§ Data
○ ○ ○ ○ ○ ○ ○
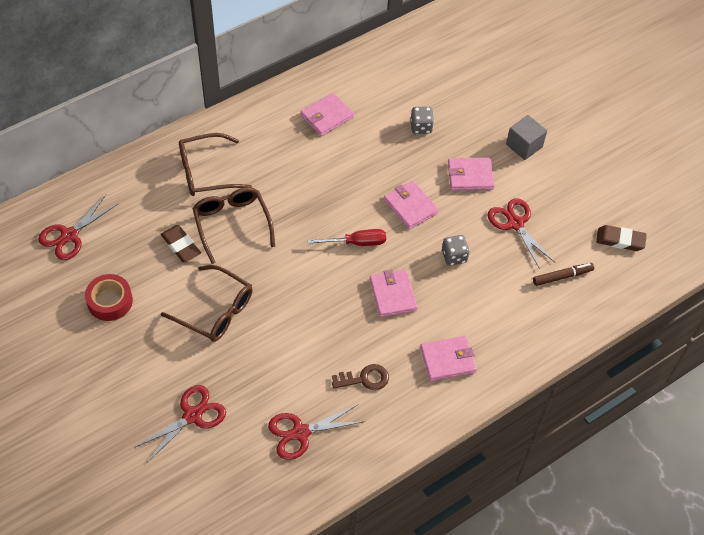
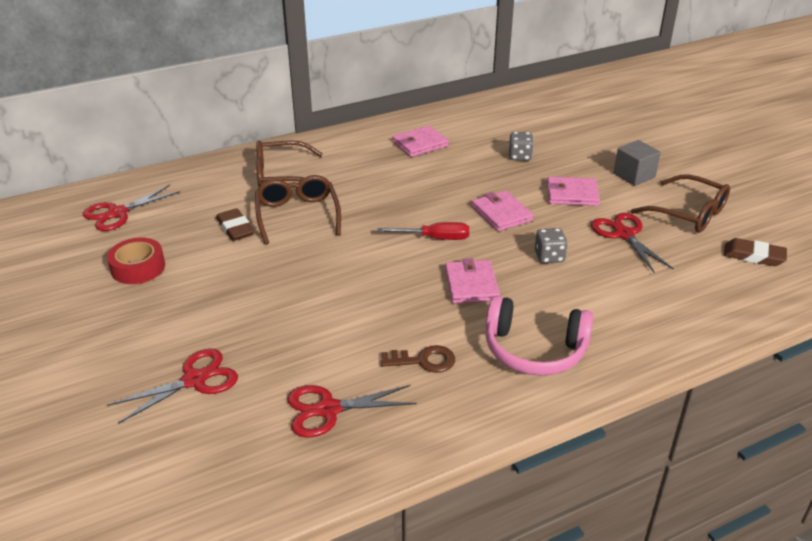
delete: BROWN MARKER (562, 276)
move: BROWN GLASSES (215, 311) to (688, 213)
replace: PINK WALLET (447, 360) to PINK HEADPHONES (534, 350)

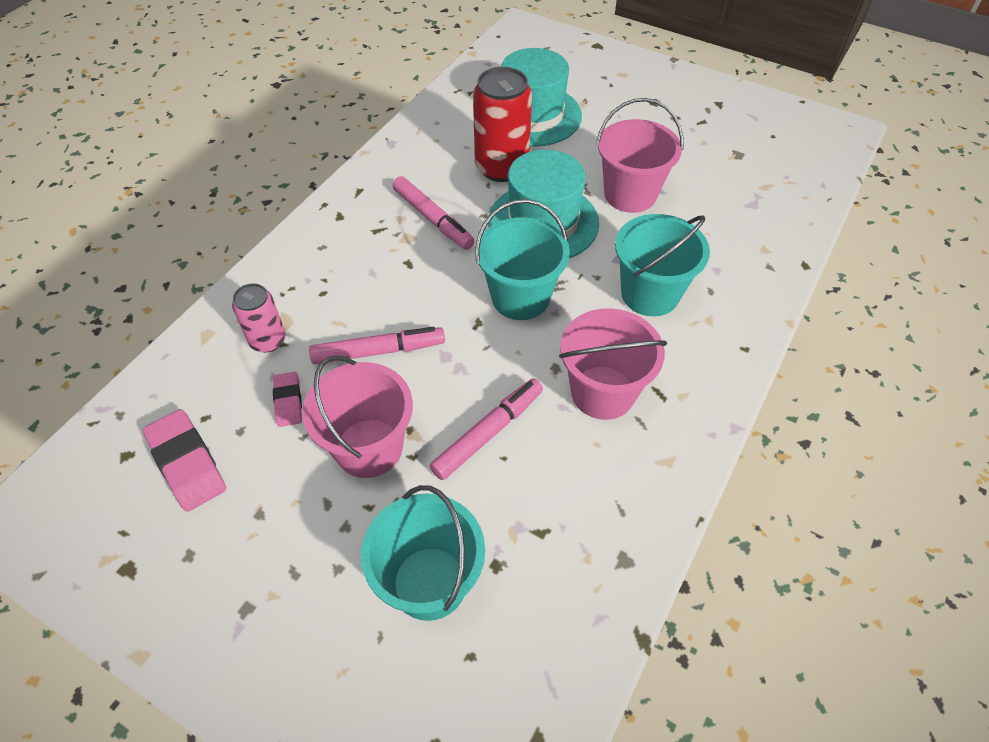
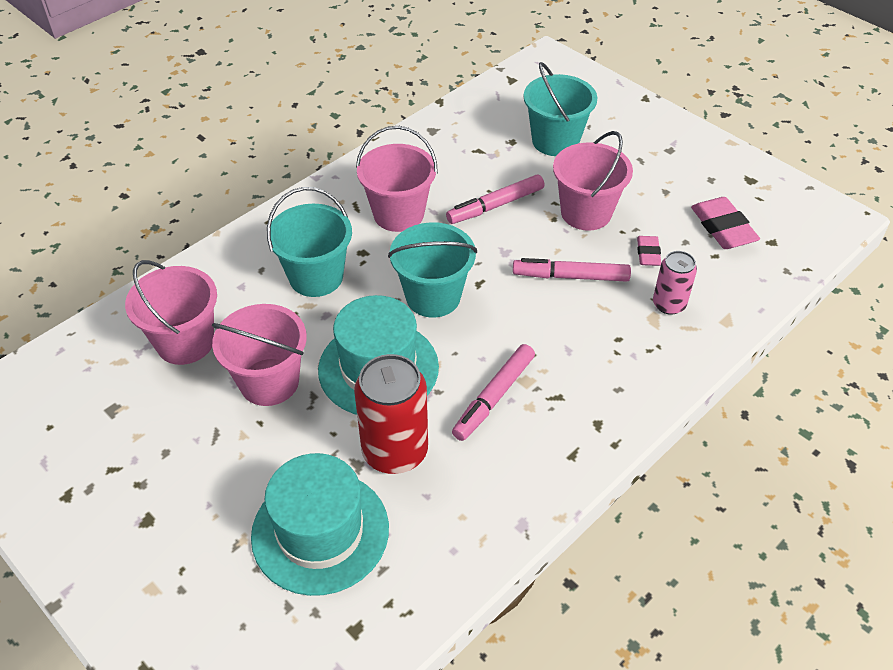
insert: PINK BUCKET (185, 342)
rotate: PINK MARKER (433, 219) = (494, 397) 120 degrees counterclockwise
○ ○ ○ ○ ○ ○ ○
§ Work to be completed
Retype the records above exactly. Leave the pictures out.

§ Response
delete: BROWN MARKER (562, 276)
move: BROWN GLASSES (215, 311) to (688, 213)
replace: PINK WALLET (447, 360) to PINK HEADPHONES (534, 350)

insert: PINK BUCKET (185, 342)
rotate: PINK MARKER (433, 219) = (494, 397) 120 degrees counterclockwise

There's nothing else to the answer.